◆ **Task goal**
All entries, exactly as written, should be output again.

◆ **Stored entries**
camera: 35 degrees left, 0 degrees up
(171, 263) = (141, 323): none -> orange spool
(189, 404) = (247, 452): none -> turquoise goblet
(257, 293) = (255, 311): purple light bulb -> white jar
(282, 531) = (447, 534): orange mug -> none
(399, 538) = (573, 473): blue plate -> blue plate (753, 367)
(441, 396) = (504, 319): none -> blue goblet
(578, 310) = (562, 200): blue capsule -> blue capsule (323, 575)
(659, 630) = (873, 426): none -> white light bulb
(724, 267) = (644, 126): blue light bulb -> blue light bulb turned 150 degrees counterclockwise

◆ **Expected output**
camera: 35 degrees left, 0 degrees up
(171, 263) = (141, 323): none -> orange spool
(189, 404) = (247, 452): none -> turquoise goblet
(257, 293) = (255, 311): purple light bulb -> white jar
(282, 531) = (447, 534): orange mug -> none
(399, 538) = (573, 473): blue plate -> blue plate (753, 367)
(441, 396) = (504, 319): none -> blue goblet
(578, 310) = (562, 200): blue capsule -> blue capsule (323, 575)
(659, 630) = (873, 426): none -> white light bulb
(724, 267) = (644, 126): blue light bulb -> blue light bulb turned 150 degrees counterclockwise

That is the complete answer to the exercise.